◆ **Exercise details**
Scan the lines below; pull out those with "track".

◆ **Items listed in a dataset**

┏━━

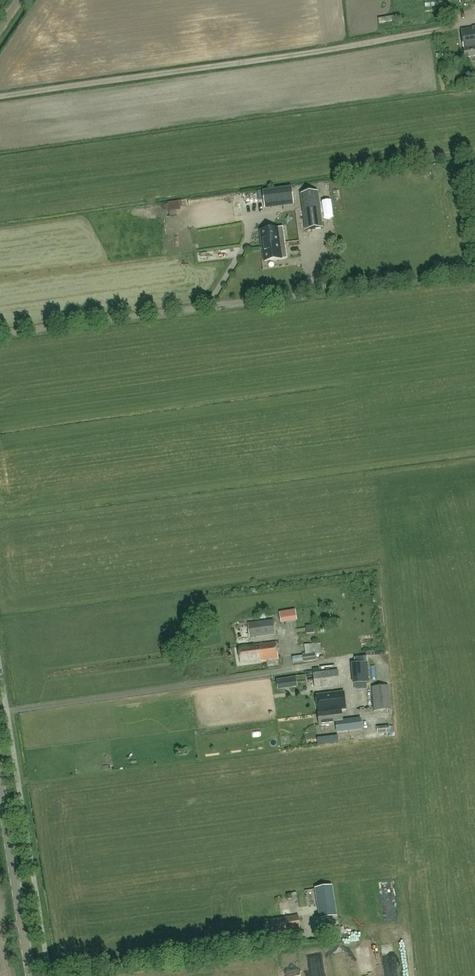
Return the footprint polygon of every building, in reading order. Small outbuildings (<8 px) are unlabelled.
[(414,11),(422,11),(422,0),(413,0),(414,11)] [(379,24),(395,21),(395,15),(378,18),(379,24)] [(461,29),(465,58),(474,56),(474,27),(461,29)] [(263,191),(266,209),(294,205),(291,188),(263,191)] [(318,192),(301,194),(306,230),(323,228),(318,192)] [(262,246),(285,243),(283,227),(260,230),(262,246)] [(288,258),(285,243),(262,246),(264,261),(288,258)] [(282,610),(283,620),(299,619),(298,609),(282,610)] [(275,634),(273,620),(248,624),(250,637),(275,634)] [(278,659),(276,642),(238,647),(240,663),(278,659)] [(292,657),(293,663),(315,660),(314,654),(292,657)] [(367,663),(353,664),(355,683),(369,682),(367,663)] [(340,685),(338,671),(314,674),(315,683),(320,682),(320,687),(340,685)] [(297,684),(296,677),(277,680),(278,687),(297,684)] [(309,678),(301,678),(302,686),(309,685),(309,678)] [(374,711),(390,709),(388,685),(372,687),(374,711)] [(318,712),(346,709),(344,693),(317,696),(318,712)] [(331,713),(318,714),(319,724),(336,723),(337,732),(354,731),(355,733),(359,733),(359,731),(362,730),(361,718),(342,720),(342,712),(331,713)] [(332,886),(315,888),(320,918),(337,916),(332,886)] [(300,930),(298,916),(271,921),(274,934),(300,930)] [(291,975),(303,975),(301,967),(290,969),(291,975)]
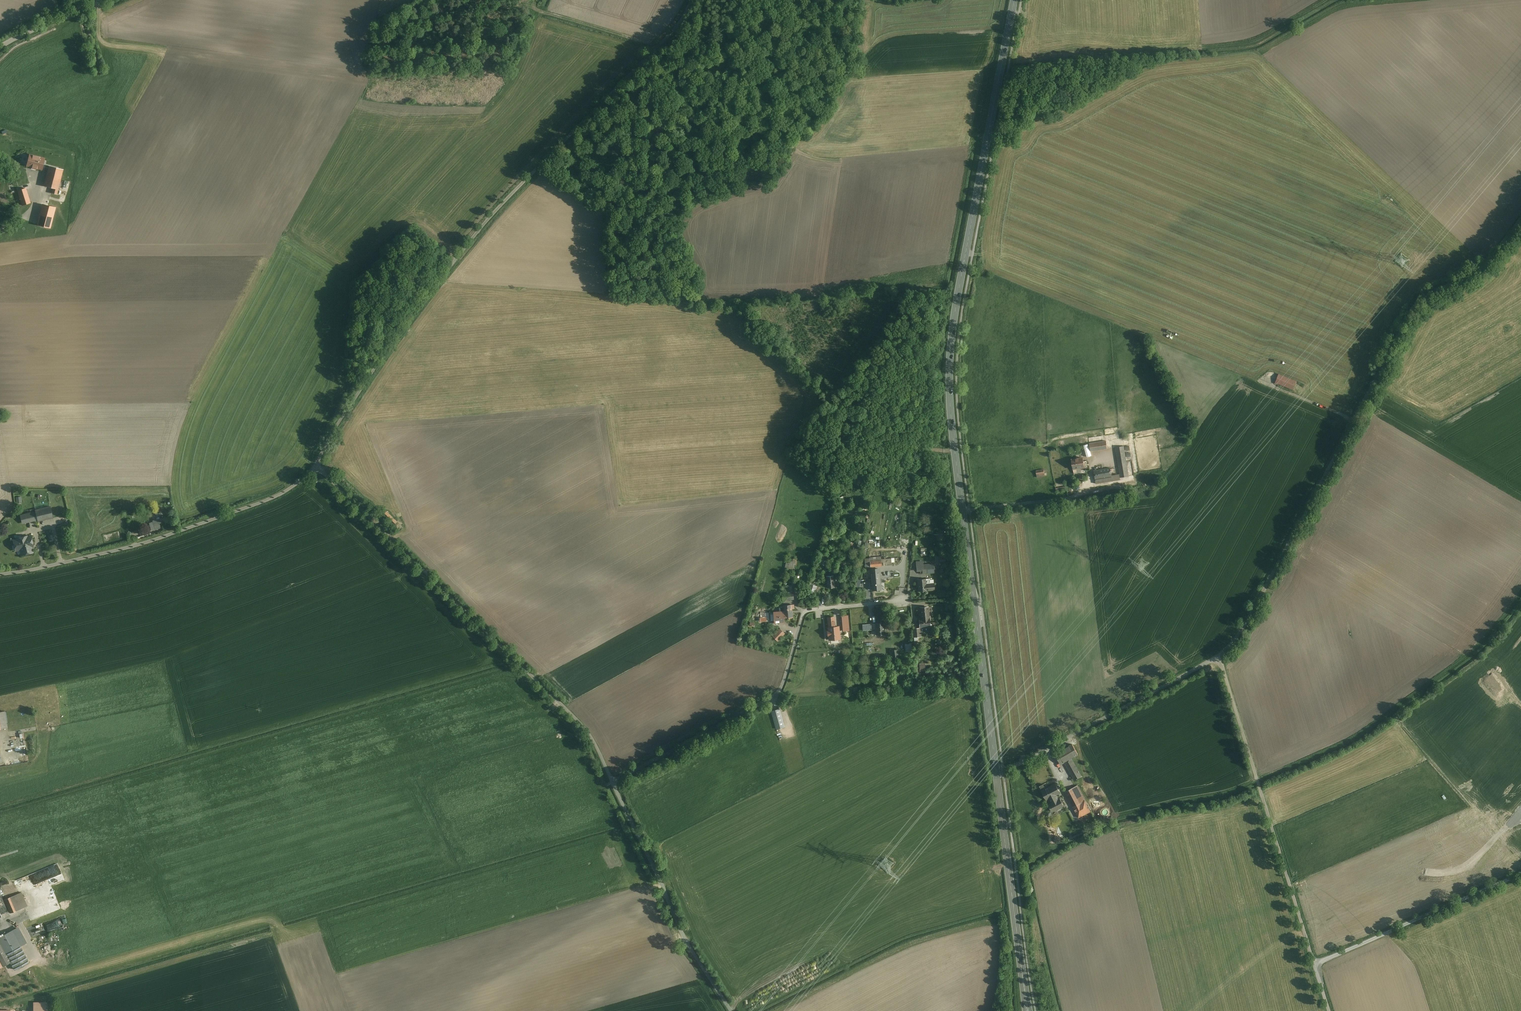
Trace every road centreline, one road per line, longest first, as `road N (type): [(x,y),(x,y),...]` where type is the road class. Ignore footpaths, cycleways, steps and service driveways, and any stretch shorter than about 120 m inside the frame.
road 1 (primary): [(1014,0),(949,379),(996,768)]
road 2 (unclassified): [(314,466),(458,252),(688,0)]
road 3 (unclassified): [(1219,657),(1250,616),(1424,295),(1489,261),(1520,218)]
road 4 (unclassified): [(610,784),(581,727),(314,466)]
road 5 (unclassified): [(610,784),(771,696),(806,610),(908,601)]
road 6 (unclassified): [(1219,657),(1329,1010)]
road 7 (unclassified): [(0,573),(134,543),(256,503),(314,466)]
road 8 (track): [(756,1010),(899,939),(1014,911)]
road 9 (unclassified): [(728,1010),(681,938),(610,784)]
road 10 (unclassified): [(996,768),(1219,657)]
road 11 (primary): [(996,768),(1028,1010)]
road 12 (track): [(1520,874),(1315,965)]

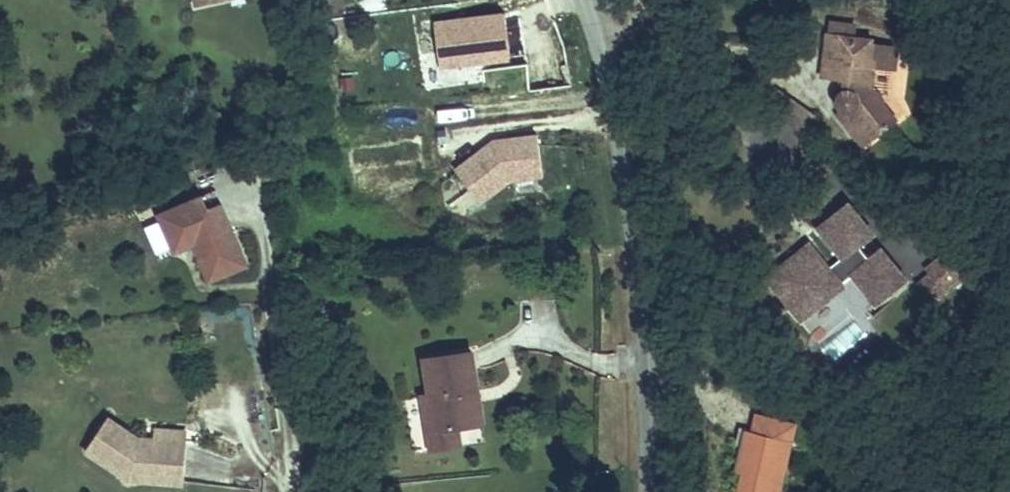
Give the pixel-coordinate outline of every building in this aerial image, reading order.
[(842,7),(830,6),(829,15),(840,17),(842,7)] [(889,105),(879,89),(881,88),(883,86),(884,84),(885,82),(885,79),(885,76),(884,73),(882,72),(880,70),(879,69),(882,49),(898,52),(902,33),(876,29),(877,23),(858,19),(859,11),(842,7),(840,17),(829,15),(822,52),(843,56),(841,69),(838,70),(836,73),(835,76),(834,80),(834,83),(835,87),(837,90),(840,92),(842,94),(834,100),(855,129),(889,105)] [(363,83),(357,110),(414,124),(465,122),(466,156),(510,154),(509,120),(502,121),(497,27),(469,28),(472,79),(459,80),(459,86),(414,88),(380,80),(378,87),(363,83)] [(469,28),(456,29),(459,80),(472,79),(469,28)] [(380,80),(365,76),(363,83),(378,87),(380,80)] [(414,124),(357,110),(355,116),(413,130),(459,128),(460,157),(466,157),(466,156),(465,122),(414,124)] [(244,243),(228,178),(213,181),(210,167),(164,178),(174,219),(199,213),(201,222),(196,223),(203,253),(244,243)] [(824,232),(784,268),(820,307),(860,271),(858,269),(869,259),(893,286),(921,261),(895,233),(885,243),(872,229),(885,217),(860,189),(833,214),(858,241),(844,254),(824,232)] [(160,220),(145,226),(157,256),(172,250),(160,220)] [(961,282),(940,253),(916,271),(938,299),(961,282)] [(851,318),(817,348),(830,363),(864,334),(851,318)] [(431,367),(420,368),(426,423),(455,419),(453,402),(473,400),(469,365),(478,364),(474,322),(427,326),(431,367)] [(481,399),(478,364),(469,365),(473,400),(481,399)] [(133,408),(98,384),(76,417),(119,447),(173,452),(177,412),(148,410),(133,408)] [(786,414),(790,396),(751,388),(748,404),(739,403),(735,420),(730,445),(739,447),(730,490),(739,491),(769,491),(776,463),(766,461),(776,412),(786,414)] [(735,420),(739,403),(734,402),(730,419),(735,420)] [(776,463),(786,414),(776,412),(766,461),(776,463)]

┗━━

◆ **Output**
road 8 (track): [(756,1010),(899,939),(1014,911)]
road 12 (track): [(1520,874),(1315,965)]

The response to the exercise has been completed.